Your task:
Could you write out the rows again, from the line containing "The point (441, 403) is more distant." through the line containing "pyautogui.click(x=240, y=426)", replacing "screenshot" with "image" and leaving everything else unchanged?

Records provided:
|---|
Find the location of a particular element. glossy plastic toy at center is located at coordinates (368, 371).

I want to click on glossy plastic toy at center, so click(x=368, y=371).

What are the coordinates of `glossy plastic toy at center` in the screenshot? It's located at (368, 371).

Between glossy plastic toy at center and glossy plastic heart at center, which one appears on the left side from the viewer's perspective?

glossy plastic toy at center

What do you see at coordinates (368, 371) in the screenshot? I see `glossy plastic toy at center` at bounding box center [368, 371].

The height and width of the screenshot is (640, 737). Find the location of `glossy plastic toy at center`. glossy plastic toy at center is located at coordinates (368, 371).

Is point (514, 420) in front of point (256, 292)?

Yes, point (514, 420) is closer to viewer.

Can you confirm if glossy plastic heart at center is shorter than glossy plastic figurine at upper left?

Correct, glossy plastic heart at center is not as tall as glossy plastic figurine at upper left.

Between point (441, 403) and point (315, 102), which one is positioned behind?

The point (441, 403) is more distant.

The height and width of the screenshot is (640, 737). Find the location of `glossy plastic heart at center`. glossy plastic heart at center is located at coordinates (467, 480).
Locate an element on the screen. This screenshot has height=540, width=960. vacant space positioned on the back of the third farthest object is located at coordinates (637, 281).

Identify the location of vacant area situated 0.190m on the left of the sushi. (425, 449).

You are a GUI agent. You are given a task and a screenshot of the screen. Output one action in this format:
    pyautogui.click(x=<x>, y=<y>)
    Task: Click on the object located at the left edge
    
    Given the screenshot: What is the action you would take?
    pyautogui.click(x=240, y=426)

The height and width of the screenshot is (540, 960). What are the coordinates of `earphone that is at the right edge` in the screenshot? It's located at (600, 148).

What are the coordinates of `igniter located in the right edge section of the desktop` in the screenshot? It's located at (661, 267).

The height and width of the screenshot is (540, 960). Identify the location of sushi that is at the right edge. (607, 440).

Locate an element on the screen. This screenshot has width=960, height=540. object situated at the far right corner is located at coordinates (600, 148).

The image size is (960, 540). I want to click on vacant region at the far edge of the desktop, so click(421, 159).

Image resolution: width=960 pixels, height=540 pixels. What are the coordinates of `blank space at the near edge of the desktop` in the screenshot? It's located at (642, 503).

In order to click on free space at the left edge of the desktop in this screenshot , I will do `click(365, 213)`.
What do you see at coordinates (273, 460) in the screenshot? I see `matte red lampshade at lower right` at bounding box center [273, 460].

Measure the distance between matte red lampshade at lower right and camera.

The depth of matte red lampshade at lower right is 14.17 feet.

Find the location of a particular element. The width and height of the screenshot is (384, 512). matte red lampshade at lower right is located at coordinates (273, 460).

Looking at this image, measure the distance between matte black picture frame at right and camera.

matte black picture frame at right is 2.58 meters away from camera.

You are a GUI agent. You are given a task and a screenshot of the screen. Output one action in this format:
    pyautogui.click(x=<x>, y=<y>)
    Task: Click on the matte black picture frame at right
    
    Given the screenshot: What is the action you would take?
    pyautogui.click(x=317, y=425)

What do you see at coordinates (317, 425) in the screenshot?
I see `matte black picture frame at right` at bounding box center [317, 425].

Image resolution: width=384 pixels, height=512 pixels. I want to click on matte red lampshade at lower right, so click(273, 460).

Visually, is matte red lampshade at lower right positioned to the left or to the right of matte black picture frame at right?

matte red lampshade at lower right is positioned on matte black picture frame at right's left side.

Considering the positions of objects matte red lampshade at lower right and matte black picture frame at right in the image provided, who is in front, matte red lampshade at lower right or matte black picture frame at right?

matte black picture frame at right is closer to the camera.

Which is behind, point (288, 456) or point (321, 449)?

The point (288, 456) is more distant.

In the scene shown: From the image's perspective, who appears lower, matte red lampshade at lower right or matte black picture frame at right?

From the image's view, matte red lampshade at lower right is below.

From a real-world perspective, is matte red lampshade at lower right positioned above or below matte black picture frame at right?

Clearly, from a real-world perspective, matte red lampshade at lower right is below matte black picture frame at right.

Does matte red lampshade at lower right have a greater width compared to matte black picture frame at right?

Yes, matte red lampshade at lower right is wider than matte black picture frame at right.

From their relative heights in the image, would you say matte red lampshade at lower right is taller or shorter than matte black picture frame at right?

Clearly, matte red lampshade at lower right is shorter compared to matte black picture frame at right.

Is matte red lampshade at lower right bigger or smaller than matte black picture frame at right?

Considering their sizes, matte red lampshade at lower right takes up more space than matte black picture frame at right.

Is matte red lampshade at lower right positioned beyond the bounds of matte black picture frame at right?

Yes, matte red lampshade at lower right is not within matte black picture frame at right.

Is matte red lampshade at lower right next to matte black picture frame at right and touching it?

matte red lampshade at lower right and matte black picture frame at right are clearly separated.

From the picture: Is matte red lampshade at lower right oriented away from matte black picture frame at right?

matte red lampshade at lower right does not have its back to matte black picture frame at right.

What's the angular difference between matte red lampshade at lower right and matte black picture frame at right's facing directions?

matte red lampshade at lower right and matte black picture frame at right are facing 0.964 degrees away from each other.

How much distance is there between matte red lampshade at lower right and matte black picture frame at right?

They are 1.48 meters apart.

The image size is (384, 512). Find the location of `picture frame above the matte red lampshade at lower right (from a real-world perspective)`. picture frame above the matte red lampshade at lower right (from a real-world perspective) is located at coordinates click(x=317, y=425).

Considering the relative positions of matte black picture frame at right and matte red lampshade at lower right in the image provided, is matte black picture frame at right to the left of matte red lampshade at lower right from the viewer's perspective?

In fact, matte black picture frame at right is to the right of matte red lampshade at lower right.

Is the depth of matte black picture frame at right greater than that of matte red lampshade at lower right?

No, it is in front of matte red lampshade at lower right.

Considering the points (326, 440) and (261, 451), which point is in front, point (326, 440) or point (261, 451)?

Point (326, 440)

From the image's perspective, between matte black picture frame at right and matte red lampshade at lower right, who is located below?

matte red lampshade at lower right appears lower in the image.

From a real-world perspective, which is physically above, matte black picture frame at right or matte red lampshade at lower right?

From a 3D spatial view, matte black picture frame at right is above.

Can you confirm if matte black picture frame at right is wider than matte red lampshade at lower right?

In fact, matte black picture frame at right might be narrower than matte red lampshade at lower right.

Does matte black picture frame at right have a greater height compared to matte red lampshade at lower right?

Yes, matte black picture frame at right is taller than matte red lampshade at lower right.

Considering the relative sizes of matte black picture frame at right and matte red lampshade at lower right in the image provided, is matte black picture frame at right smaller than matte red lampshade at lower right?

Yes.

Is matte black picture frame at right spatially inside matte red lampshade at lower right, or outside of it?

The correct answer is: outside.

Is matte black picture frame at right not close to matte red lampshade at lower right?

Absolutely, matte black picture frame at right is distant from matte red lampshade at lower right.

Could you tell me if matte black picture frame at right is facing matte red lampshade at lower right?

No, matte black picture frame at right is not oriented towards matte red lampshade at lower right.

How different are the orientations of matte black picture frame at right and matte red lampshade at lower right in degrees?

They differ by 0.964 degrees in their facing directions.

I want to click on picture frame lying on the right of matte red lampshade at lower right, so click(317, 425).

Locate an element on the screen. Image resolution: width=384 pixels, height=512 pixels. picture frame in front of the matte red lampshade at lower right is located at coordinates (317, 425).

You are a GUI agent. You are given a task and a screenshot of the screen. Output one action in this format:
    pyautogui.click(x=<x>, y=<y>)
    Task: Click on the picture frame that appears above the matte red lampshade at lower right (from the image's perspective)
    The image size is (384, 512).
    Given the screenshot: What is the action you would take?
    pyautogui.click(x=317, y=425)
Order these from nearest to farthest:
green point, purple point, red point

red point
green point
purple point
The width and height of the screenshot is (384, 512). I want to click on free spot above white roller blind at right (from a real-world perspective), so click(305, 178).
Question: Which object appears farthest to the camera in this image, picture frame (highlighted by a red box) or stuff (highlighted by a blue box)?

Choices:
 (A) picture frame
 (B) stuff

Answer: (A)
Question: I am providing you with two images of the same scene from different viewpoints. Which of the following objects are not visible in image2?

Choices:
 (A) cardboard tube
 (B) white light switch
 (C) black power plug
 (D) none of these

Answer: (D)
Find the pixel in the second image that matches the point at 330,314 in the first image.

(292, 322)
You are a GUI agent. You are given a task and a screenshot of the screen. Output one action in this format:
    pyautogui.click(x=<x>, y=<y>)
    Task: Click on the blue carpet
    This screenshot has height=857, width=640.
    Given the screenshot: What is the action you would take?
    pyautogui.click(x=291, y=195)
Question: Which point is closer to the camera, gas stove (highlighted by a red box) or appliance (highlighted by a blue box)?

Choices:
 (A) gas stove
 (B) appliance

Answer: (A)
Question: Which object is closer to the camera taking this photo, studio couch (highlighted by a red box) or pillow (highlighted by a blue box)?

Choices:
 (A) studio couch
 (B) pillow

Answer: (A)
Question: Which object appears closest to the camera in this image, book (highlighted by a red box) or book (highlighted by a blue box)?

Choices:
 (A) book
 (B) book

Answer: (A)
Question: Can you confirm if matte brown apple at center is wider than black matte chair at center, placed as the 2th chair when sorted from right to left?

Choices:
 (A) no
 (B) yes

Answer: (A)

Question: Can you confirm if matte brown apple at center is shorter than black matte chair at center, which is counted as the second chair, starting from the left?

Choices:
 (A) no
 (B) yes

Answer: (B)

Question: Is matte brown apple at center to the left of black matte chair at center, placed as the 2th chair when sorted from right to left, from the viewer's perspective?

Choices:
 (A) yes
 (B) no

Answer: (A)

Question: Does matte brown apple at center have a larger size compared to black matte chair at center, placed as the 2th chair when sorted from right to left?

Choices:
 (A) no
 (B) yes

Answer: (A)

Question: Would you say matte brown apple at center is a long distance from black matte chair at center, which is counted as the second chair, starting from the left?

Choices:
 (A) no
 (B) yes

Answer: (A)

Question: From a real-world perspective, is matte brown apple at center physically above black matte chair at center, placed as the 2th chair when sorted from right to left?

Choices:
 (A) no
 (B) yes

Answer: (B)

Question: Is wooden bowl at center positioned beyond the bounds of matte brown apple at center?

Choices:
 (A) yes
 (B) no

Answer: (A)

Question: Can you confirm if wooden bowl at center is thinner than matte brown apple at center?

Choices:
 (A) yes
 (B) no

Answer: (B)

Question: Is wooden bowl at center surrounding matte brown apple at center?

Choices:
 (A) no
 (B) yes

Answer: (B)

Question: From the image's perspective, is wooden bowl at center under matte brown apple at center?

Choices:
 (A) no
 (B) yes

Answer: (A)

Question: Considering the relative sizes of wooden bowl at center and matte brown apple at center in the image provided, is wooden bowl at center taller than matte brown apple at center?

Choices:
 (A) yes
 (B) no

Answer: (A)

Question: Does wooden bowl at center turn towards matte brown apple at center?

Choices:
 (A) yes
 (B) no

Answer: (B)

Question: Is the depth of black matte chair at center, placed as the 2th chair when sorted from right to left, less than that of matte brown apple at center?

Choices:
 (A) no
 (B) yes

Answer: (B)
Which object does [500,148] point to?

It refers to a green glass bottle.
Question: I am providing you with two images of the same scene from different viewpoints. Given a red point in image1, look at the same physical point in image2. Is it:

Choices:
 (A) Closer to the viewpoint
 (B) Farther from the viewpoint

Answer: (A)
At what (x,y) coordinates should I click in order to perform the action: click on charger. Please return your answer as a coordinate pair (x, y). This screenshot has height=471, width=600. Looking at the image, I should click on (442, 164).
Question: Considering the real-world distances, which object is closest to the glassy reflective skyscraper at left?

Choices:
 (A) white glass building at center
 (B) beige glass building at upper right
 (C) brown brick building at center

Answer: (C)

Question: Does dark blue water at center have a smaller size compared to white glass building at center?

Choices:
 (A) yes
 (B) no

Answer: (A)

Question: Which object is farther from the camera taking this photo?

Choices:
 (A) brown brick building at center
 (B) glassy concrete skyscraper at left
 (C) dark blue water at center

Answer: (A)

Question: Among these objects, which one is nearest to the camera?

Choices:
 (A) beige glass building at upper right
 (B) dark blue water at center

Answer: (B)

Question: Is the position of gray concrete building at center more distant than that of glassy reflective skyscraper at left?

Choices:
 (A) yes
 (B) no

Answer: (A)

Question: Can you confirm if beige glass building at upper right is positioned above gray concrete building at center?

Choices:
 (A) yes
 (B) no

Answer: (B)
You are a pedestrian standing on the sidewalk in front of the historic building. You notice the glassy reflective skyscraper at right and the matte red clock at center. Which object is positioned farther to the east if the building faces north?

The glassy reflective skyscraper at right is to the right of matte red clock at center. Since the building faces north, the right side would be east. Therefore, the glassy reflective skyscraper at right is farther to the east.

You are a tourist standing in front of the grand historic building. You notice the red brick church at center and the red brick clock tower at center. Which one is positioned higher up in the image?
|---|
Task response:
The point (441, 403) is more distant.

The height and width of the image is (640, 737). Find the location of `glossy plastic heart at center`. glossy plastic heart at center is located at coordinates (467, 480).
Locate an element on the screen. This image has height=540, width=960. vacant space positioned on the back of the third farthest object is located at coordinates (637, 281).

Identify the location of vacant area situated 0.190m on the left of the sushi. (425, 449).

You are a GUI agent. You are given a task and a image of the screen. Output one action in this format:
    pyautogui.click(x=<x>, y=<y>)
    Task: Click on the object located at the left edge
    
    Given the image: What is the action you would take?
    pyautogui.click(x=240, y=426)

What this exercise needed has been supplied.